Using the string "camera" as the key, pull each matching line out of the records below.
##### SOURCE MATERIAL #####
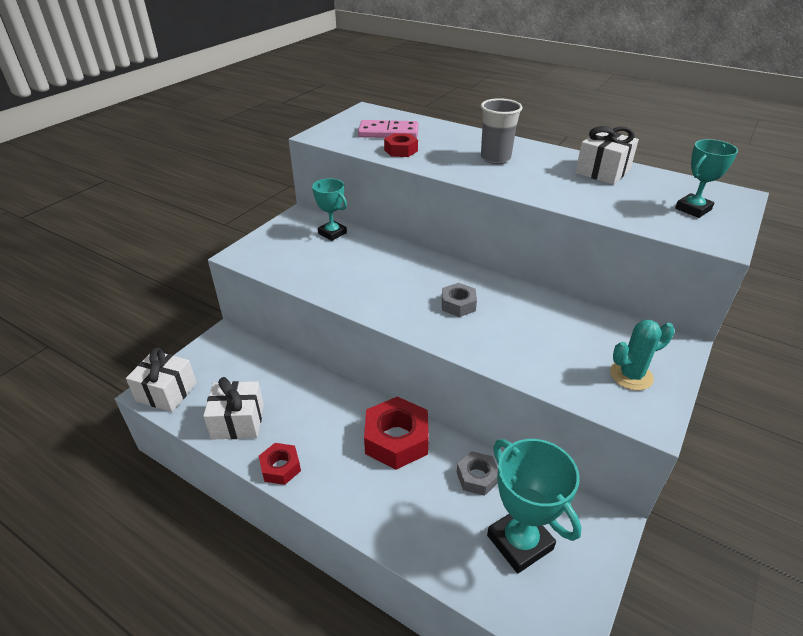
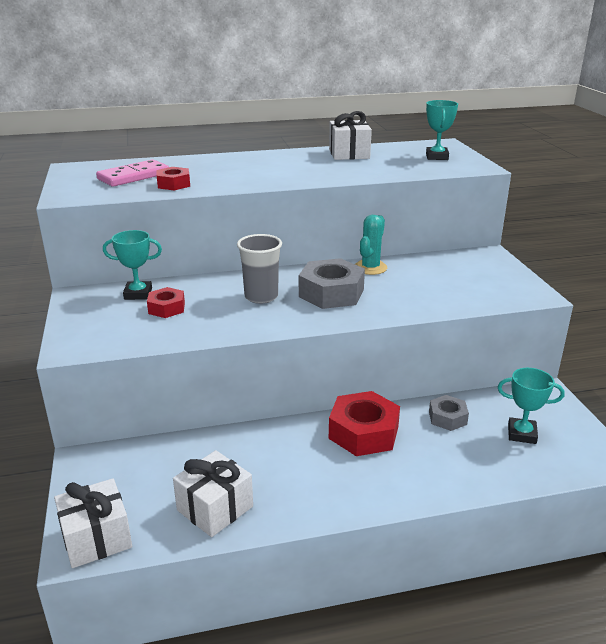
camera: 45 degrees left, 10 degrees down
(280, 467) = (307, 510): red nut -> red nut (166, 308)
(458, 304) = (331, 293): grey nut -> grey nut, size x1.77
(495, 158) = (262, 167): grey cup -> grey cup (261, 297)
(519, 542) = (522, 434): turquoise trophy -> turquoise trophy, size x0.63
(631, 375) = (493, 280): turquoise cactus -> turquoise cactus (370, 268)

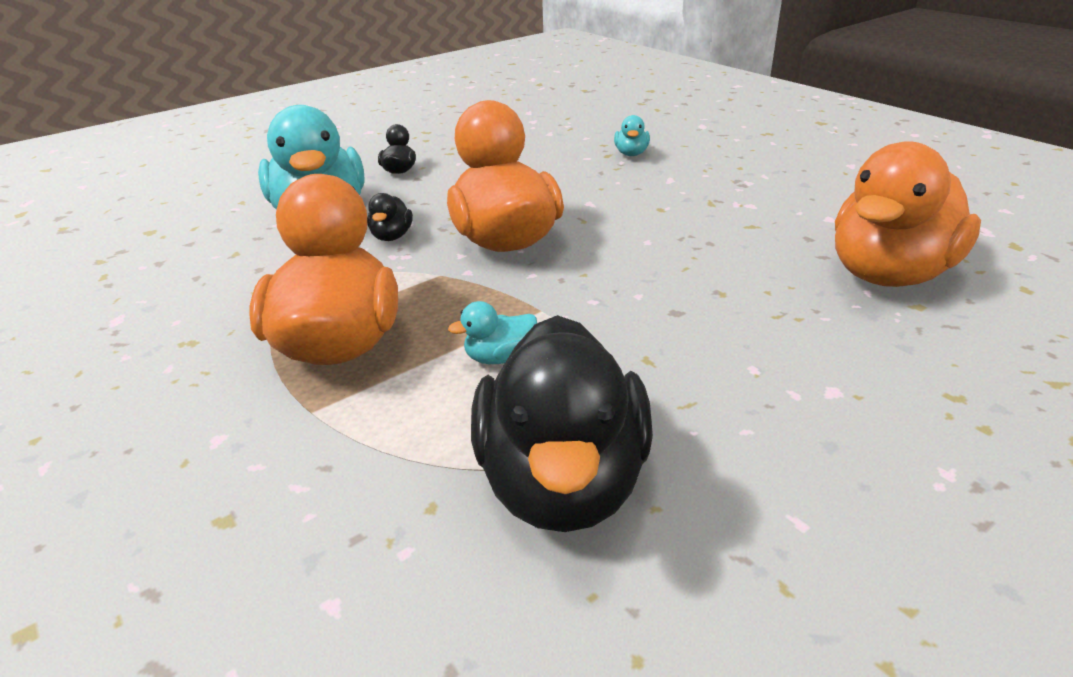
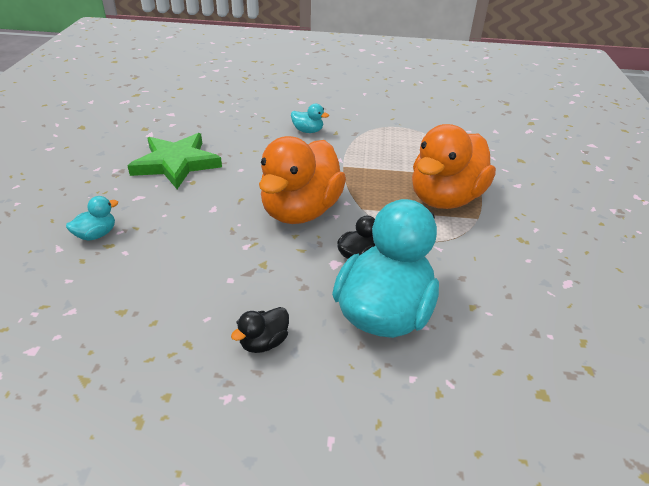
camera: 140 degrees left, 5 degrees up
(500, 357) = (385, 158): turquoise duck -> turquoise duck (308, 131)
(562, 481) = (410, 122): black duck -> none
(718, 212) = (176, 163): none -> green star
(888, 274) = (200, 110): orange duck -> none

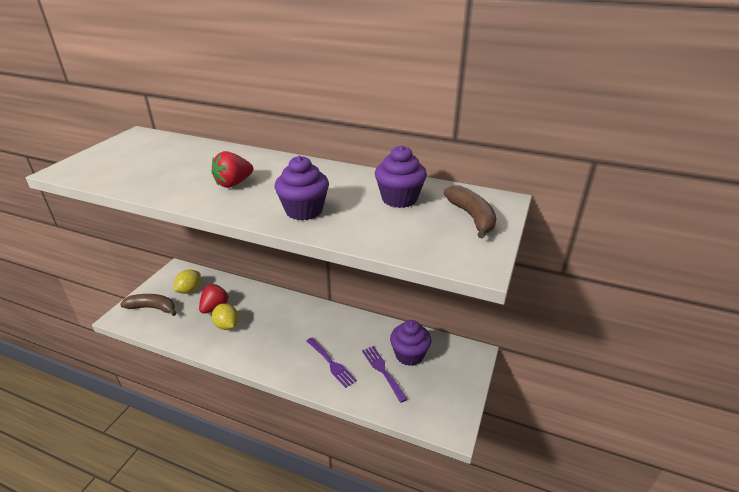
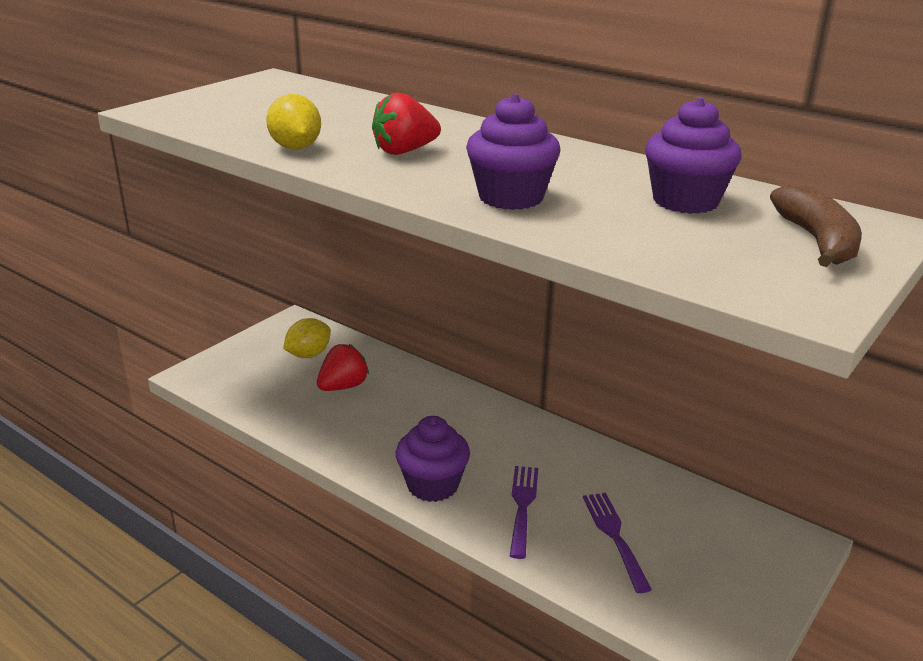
camera: 15 degrees right, 5 degrees down
(152, 308) = (244, 371): brown banana -> none
(227, 325) = (357, 416): yellow lemon -> yellow lemon (295, 148)
(331, 363) = (522, 506): purple fork -> purple fork turned 150 degrees counterclockwise
(409, 355) = (670, 520): purple cupcake -> purple cupcake (433, 485)

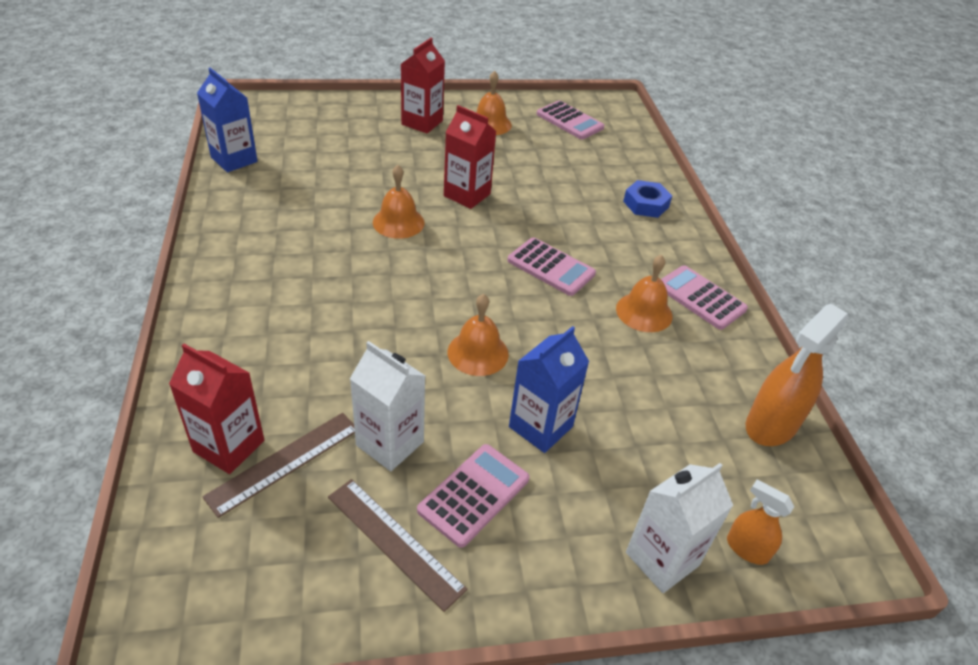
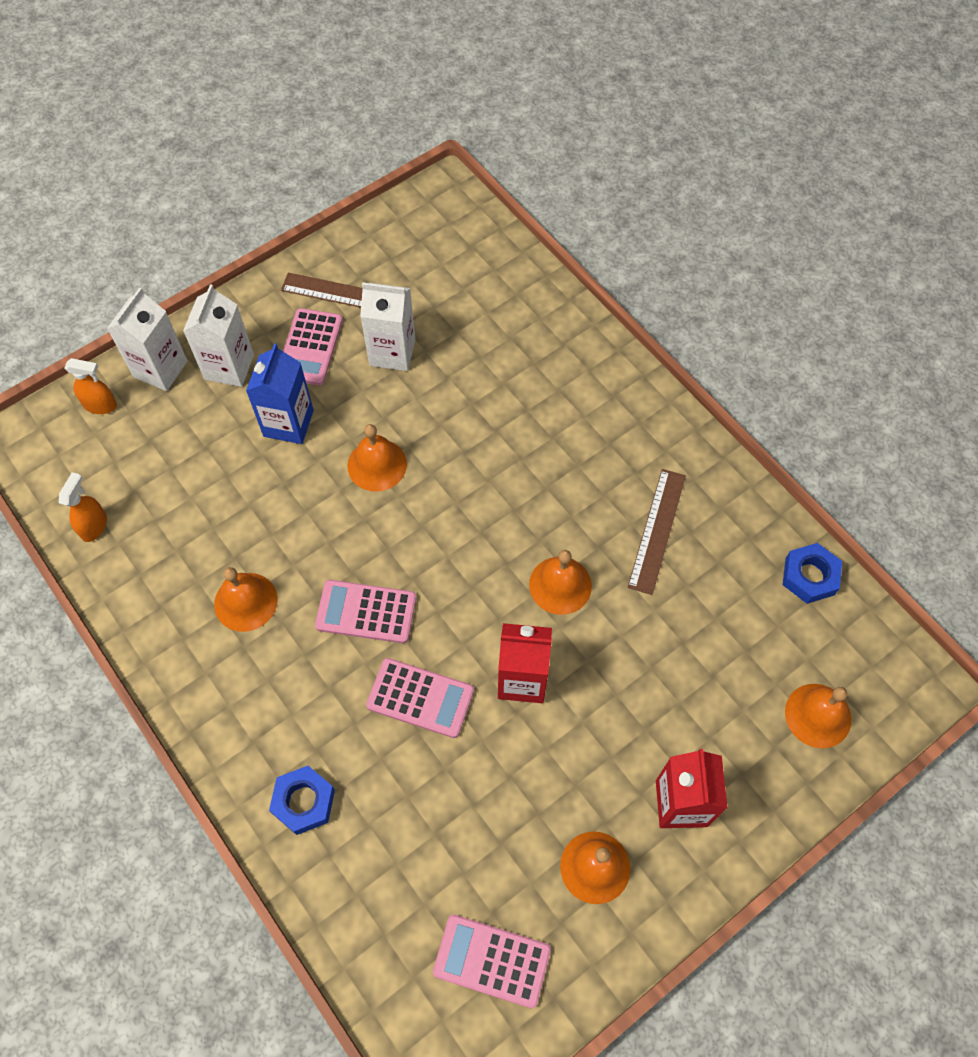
camera: 155 degrees right, 20 degrees up
(229, 446) = (498, 295): red carton -> none
(234, 159) = (809, 576): blue carton -> blue nut
(284, 462) = (453, 304): brown ruler -> brown ruler (657, 530)
(310, 117) = (818, 715): none -> orange bell
(578, 519) = (229, 367): none -> white carton
(700, 298) = (192, 658): pink calculator -> pink calculator (420, 698)
(771, 425) = (94, 526): orange spray bottle -> orange spray bottle, size x0.54

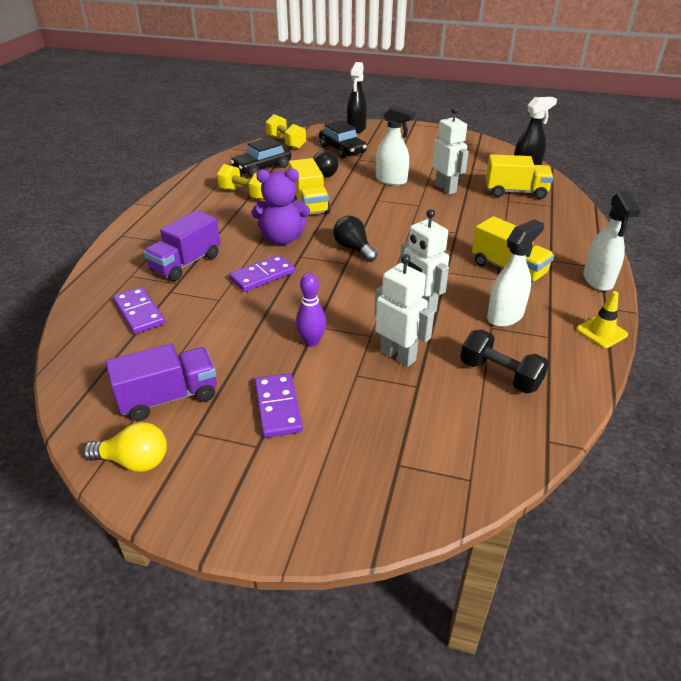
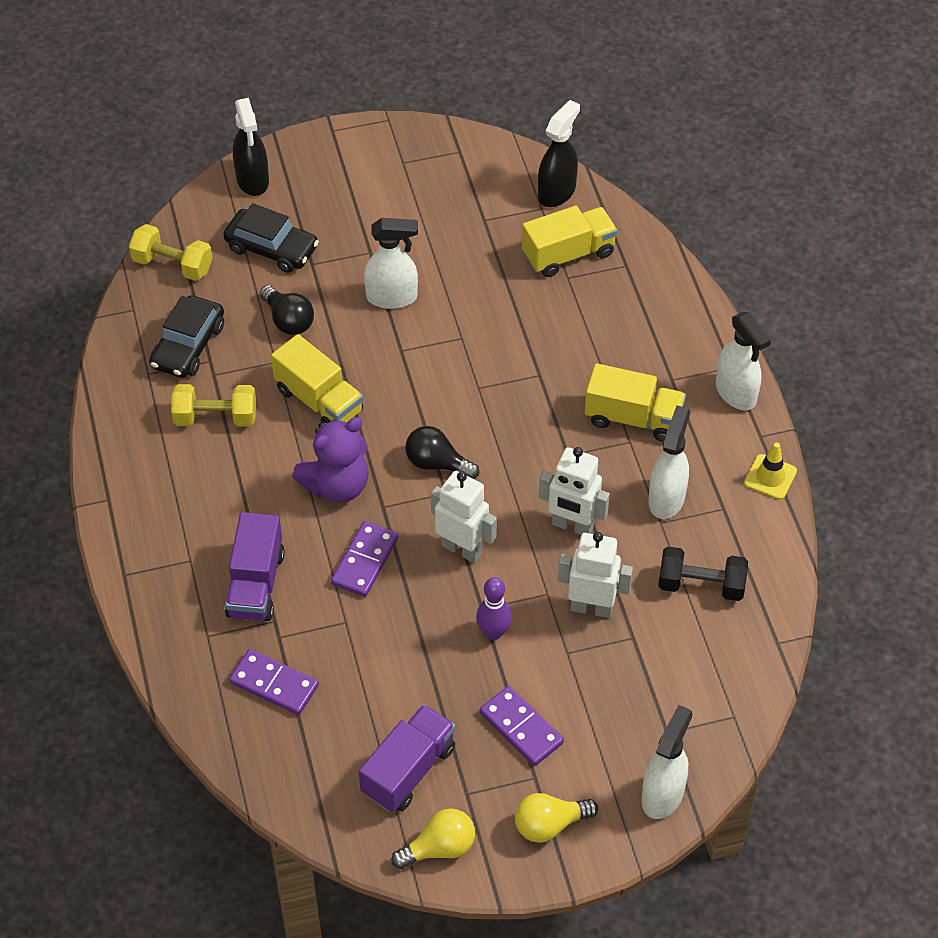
camera: 30 degrees left, 15 degrees up
(237, 488) = (549, 825): none -> yellow light bulb
(357, 513) = (663, 794): none -> white spray bottle
(445, 188) = (475, 285): white robot -> white robot (462, 549)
#####
RESPONSE:
camera: 45 degrees left, 10 degrees down
camera: 140 degrees left, 5 degrees up
camera: 15 degrees right, 5 degrees down
camera: 155 degrees right, 20 degrees up
camera: 30 degrees left, 15 degrees up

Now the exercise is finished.